Object tracking records:
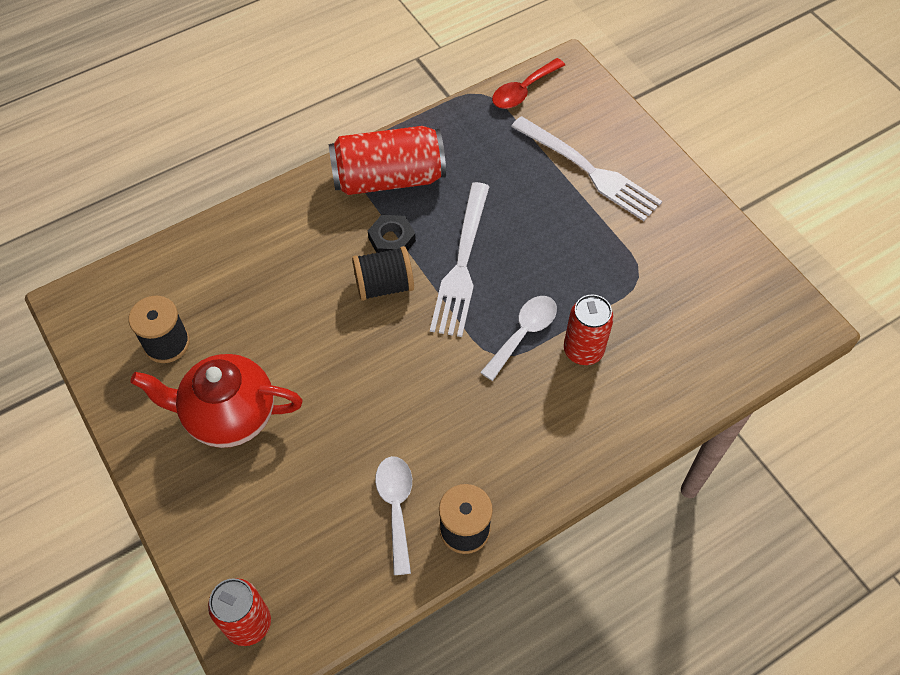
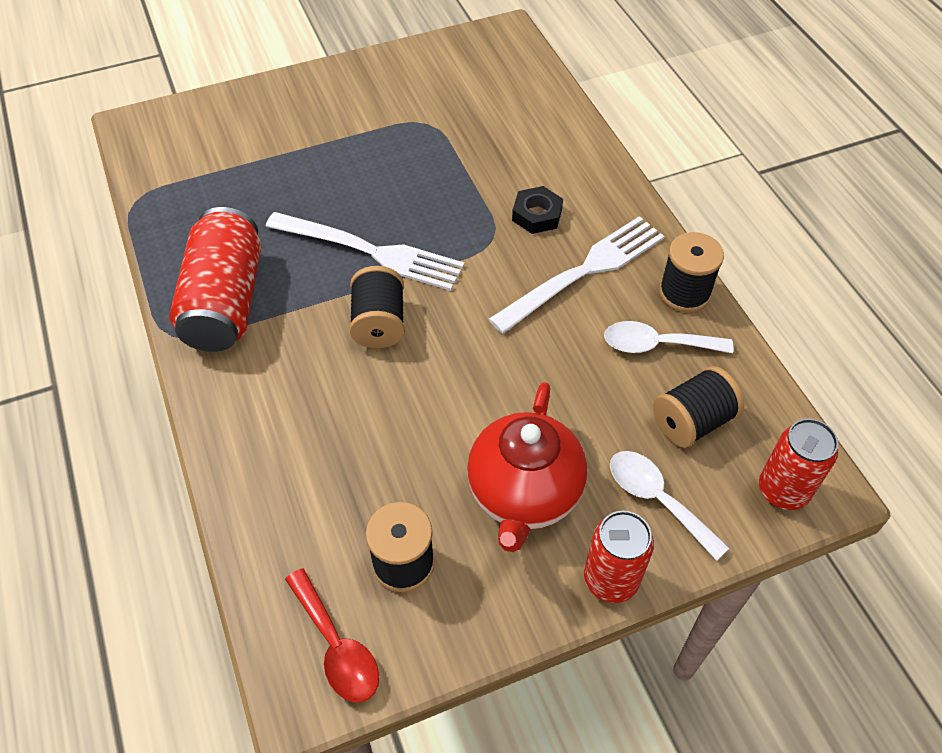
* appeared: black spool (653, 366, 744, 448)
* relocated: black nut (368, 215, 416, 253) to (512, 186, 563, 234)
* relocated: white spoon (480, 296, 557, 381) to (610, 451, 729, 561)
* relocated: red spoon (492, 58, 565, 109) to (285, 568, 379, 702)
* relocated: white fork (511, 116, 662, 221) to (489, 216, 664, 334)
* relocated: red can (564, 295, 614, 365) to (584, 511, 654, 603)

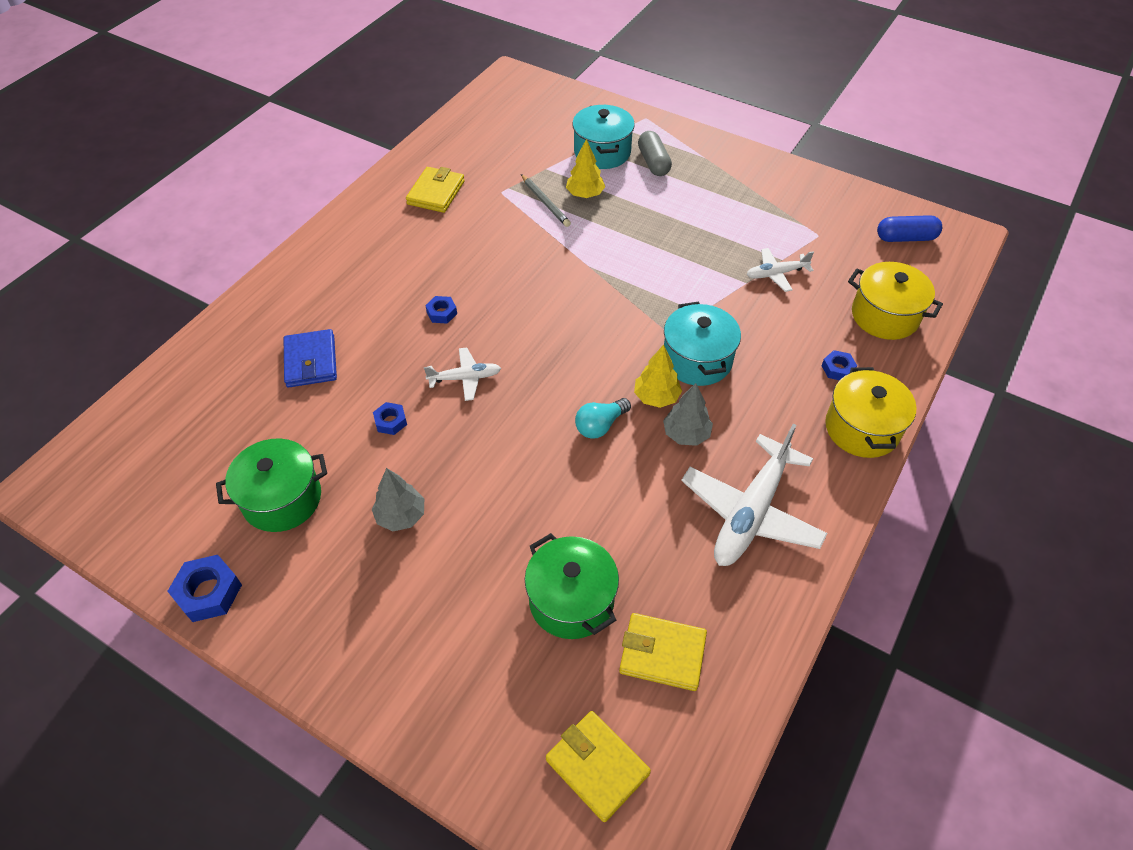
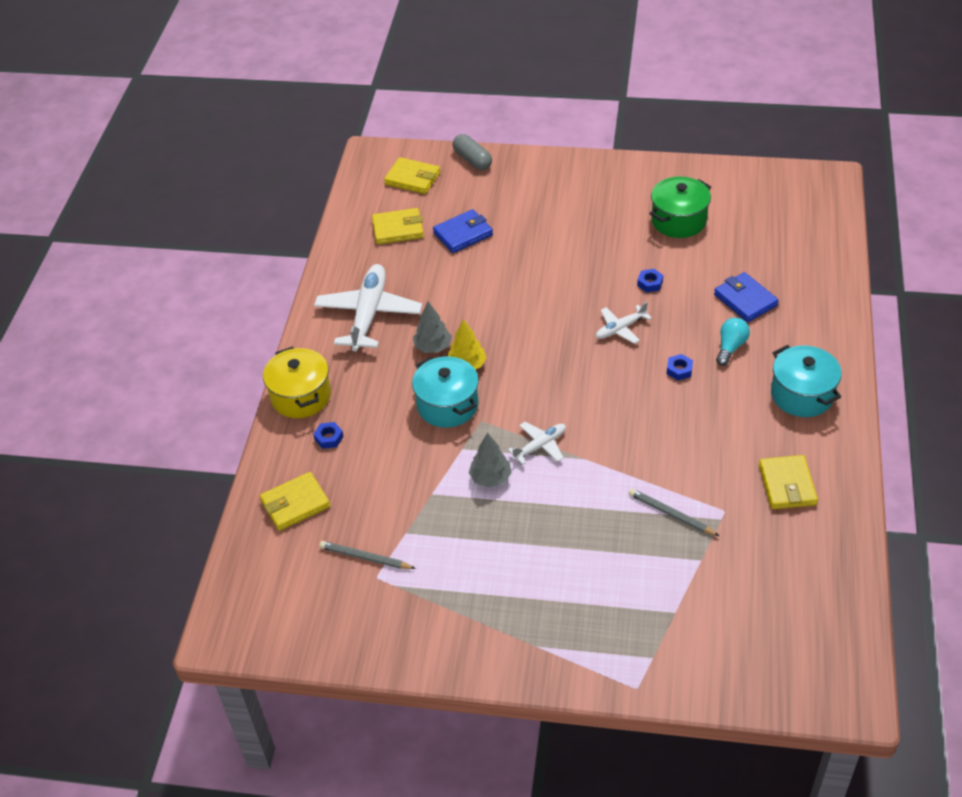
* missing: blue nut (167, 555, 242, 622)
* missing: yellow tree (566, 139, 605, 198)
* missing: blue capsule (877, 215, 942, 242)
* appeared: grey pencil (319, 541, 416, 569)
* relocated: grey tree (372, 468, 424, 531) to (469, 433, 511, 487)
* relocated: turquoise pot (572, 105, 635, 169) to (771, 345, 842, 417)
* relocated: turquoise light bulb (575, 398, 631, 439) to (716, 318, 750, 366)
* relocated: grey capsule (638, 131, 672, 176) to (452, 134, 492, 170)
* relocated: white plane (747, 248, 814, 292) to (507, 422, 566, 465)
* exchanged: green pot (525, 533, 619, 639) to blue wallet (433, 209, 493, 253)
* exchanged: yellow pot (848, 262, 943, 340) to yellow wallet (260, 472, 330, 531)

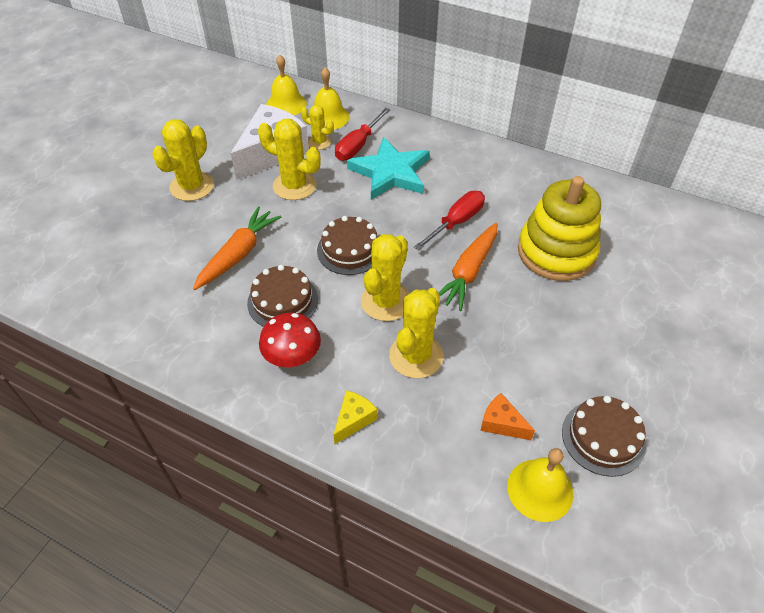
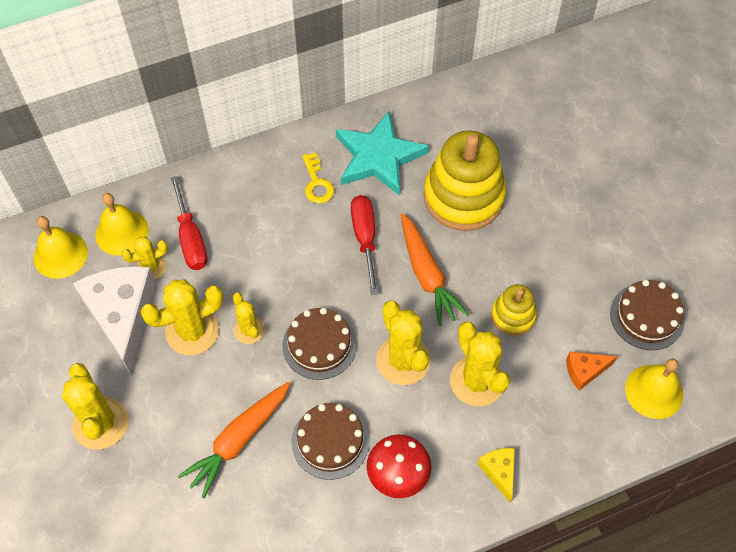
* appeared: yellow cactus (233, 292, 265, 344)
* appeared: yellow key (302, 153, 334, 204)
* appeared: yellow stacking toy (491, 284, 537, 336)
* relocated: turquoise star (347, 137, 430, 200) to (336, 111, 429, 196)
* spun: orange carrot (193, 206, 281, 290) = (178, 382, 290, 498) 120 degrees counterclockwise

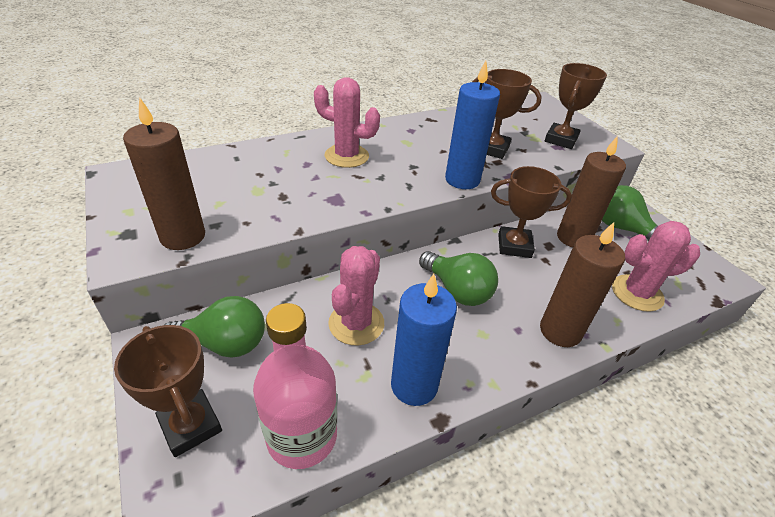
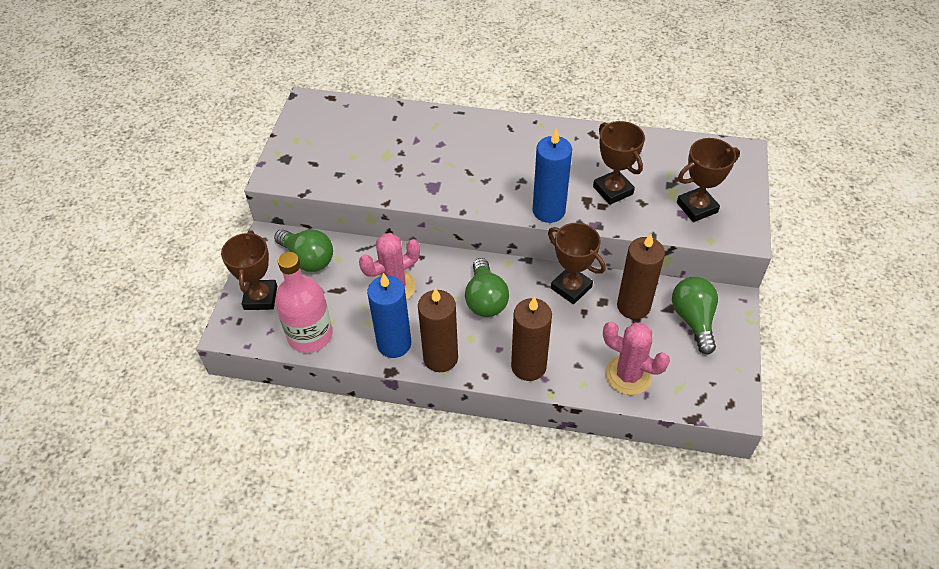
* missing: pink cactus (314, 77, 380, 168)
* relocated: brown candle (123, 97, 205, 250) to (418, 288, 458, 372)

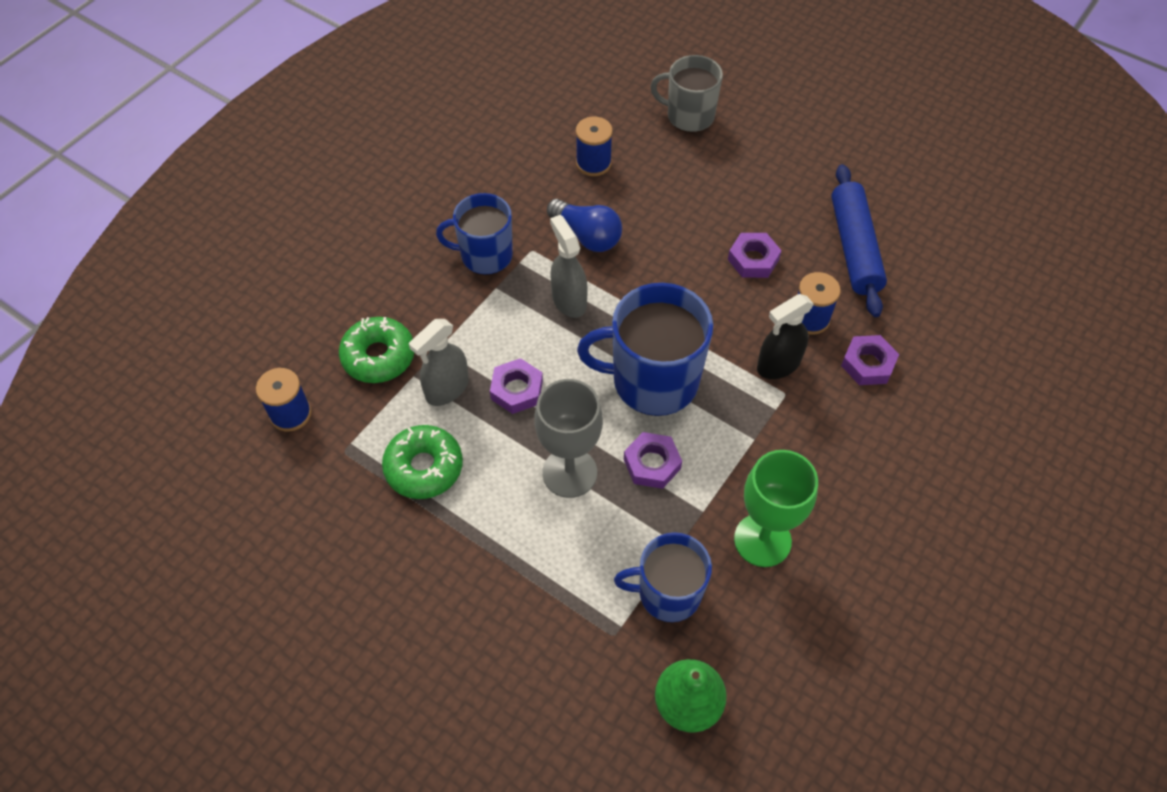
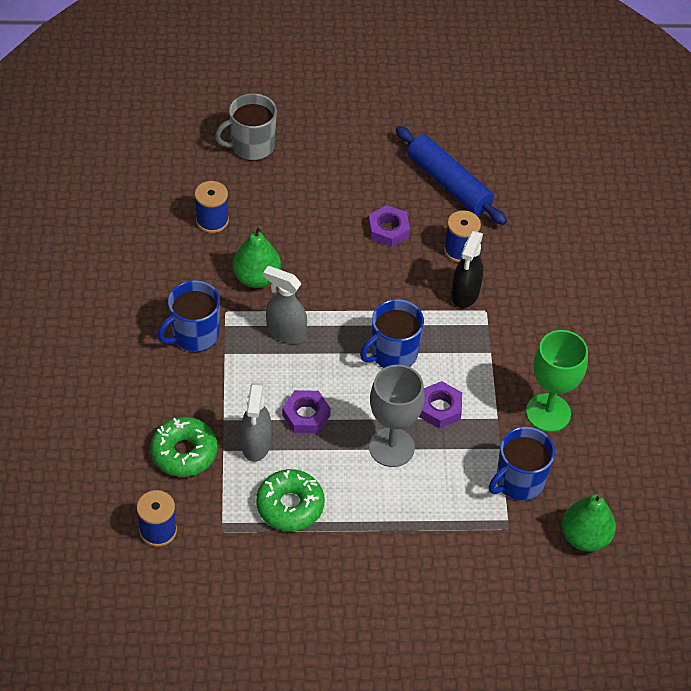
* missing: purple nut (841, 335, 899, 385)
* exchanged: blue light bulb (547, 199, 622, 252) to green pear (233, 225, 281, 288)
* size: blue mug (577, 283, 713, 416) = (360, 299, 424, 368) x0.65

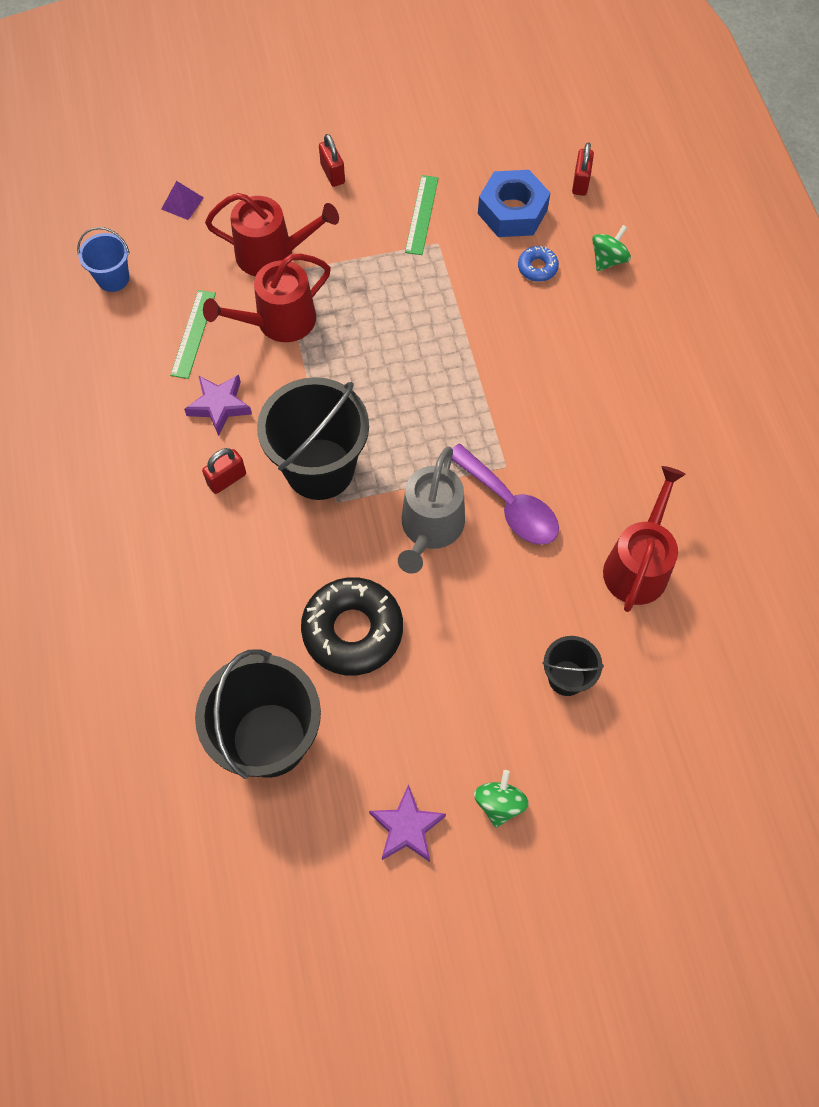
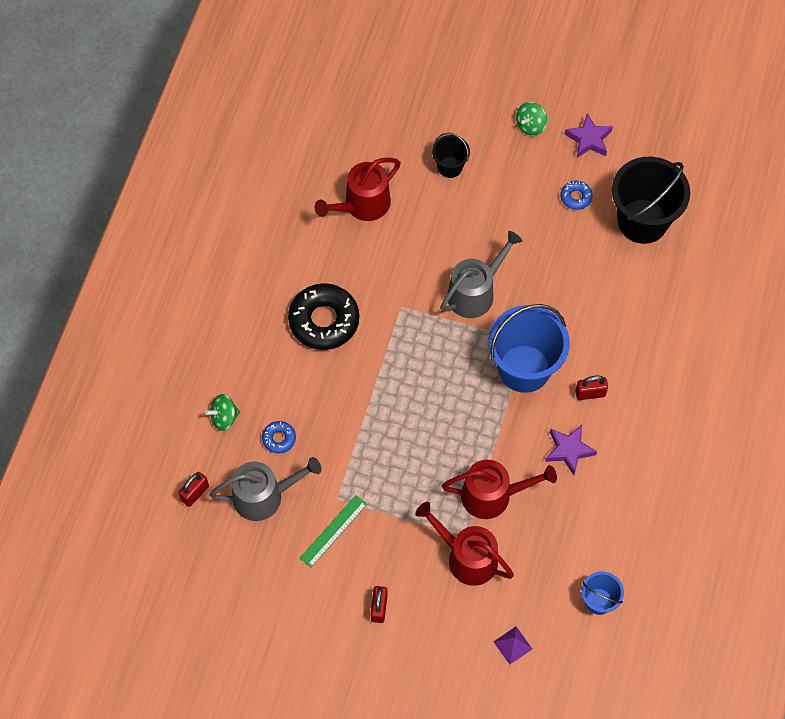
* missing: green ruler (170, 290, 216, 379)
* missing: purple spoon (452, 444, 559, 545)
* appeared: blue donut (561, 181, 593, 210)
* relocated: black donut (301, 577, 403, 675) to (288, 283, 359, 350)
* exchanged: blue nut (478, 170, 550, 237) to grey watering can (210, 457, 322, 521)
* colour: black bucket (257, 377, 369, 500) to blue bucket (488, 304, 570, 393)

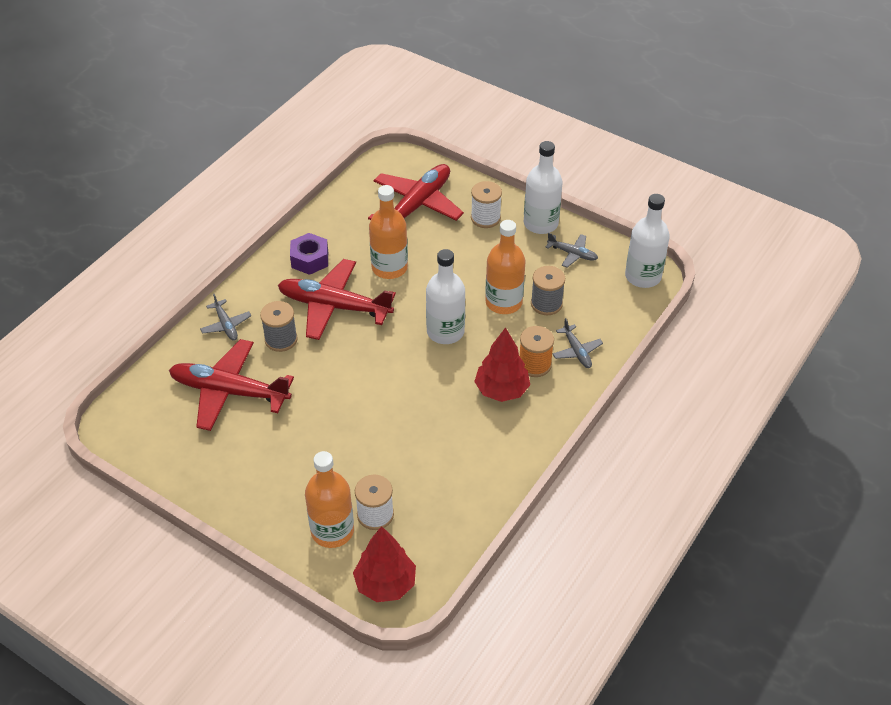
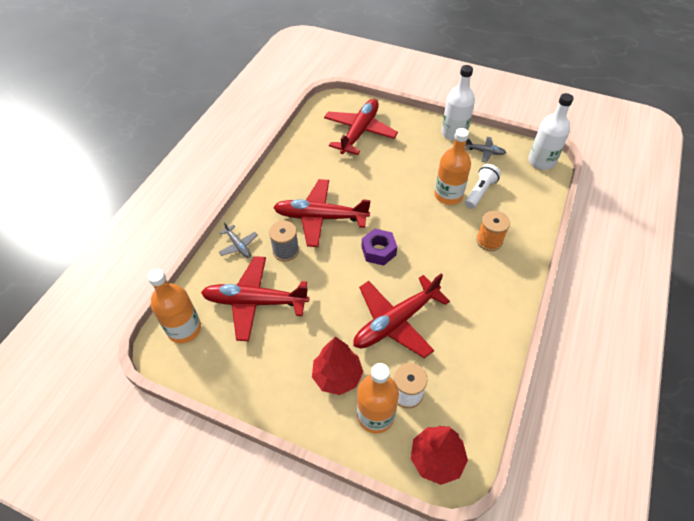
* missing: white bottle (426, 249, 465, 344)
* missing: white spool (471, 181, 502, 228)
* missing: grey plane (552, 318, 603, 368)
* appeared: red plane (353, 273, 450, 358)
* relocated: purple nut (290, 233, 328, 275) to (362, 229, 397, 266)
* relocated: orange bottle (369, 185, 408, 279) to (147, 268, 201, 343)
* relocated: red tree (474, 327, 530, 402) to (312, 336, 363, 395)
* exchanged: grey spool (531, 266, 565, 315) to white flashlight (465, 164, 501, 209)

■ Assigned task
Set down the data again, exactly, without images.

■ Task result
* appeared: black spool (653, 366, 744, 448)
* relocated: black nut (368, 215, 416, 253) to (512, 186, 563, 234)
* relocated: white spoon (480, 296, 557, 381) to (610, 451, 729, 561)
* relocated: red spoon (492, 58, 565, 109) to (285, 568, 379, 702)
* relocated: white fork (511, 116, 662, 221) to (489, 216, 664, 334)
* relocated: red can (564, 295, 614, 365) to (584, 511, 654, 603)

* missing: blue nut (167, 555, 242, 622)
* missing: yellow tree (566, 139, 605, 198)
* missing: blue capsule (877, 215, 942, 242)
* appeared: grey pencil (319, 541, 416, 569)
* relocated: grey tree (372, 468, 424, 531) to (469, 433, 511, 487)
* relocated: turquoise pot (572, 105, 635, 169) to (771, 345, 842, 417)
* relocated: turquoise light bulb (575, 398, 631, 439) to (716, 318, 750, 366)
* relocated: grey capsule (638, 131, 672, 176) to (452, 134, 492, 170)
* relocated: white plane (747, 248, 814, 292) to (507, 422, 566, 465)
* exchanged: green pot (525, 533, 619, 639) to blue wallet (433, 209, 493, 253)
* exchanged: yellow pot (848, 262, 943, 340) to yellow wallet (260, 472, 330, 531)

* appeared: yellow cactus (233, 292, 265, 344)
* appeared: yellow key (302, 153, 334, 204)
* appeared: yellow stacking toy (491, 284, 537, 336)
* relocated: turquoise star (347, 137, 430, 200) to (336, 111, 429, 196)
* spun: orange carrot (193, 206, 281, 290) = (178, 382, 290, 498) 120 degrees counterclockwise

* missing: pink cactus (314, 77, 380, 168)
* relocated: brown candle (123, 97, 205, 250) to (418, 288, 458, 372)

* missing: purple nut (841, 335, 899, 385)
* exchanged: blue light bulb (547, 199, 622, 252) to green pear (233, 225, 281, 288)
* size: blue mug (577, 283, 713, 416) = (360, 299, 424, 368) x0.65

* missing: green ruler (170, 290, 216, 379)
* missing: purple spoon (452, 444, 559, 545)
* appeared: blue donut (561, 181, 593, 210)
* relocated: black donut (301, 577, 403, 675) to (288, 283, 359, 350)
* exchanged: blue nut (478, 170, 550, 237) to grey watering can (210, 457, 322, 521)
* colour: black bucket (257, 377, 369, 500) to blue bucket (488, 304, 570, 393)

* missing: white bottle (426, 249, 465, 344)
* missing: white spool (471, 181, 502, 228)
* missing: grey plane (552, 318, 603, 368)
* appeared: red plane (353, 273, 450, 358)
* relocated: purple nut (290, 233, 328, 275) to (362, 229, 397, 266)
* relocated: orange bottle (369, 185, 408, 279) to (147, 268, 201, 343)
* relocated: red tree (474, 327, 530, 402) to (312, 336, 363, 395)
* exchanged: grey spool (531, 266, 565, 315) to white flashlight (465, 164, 501, 209)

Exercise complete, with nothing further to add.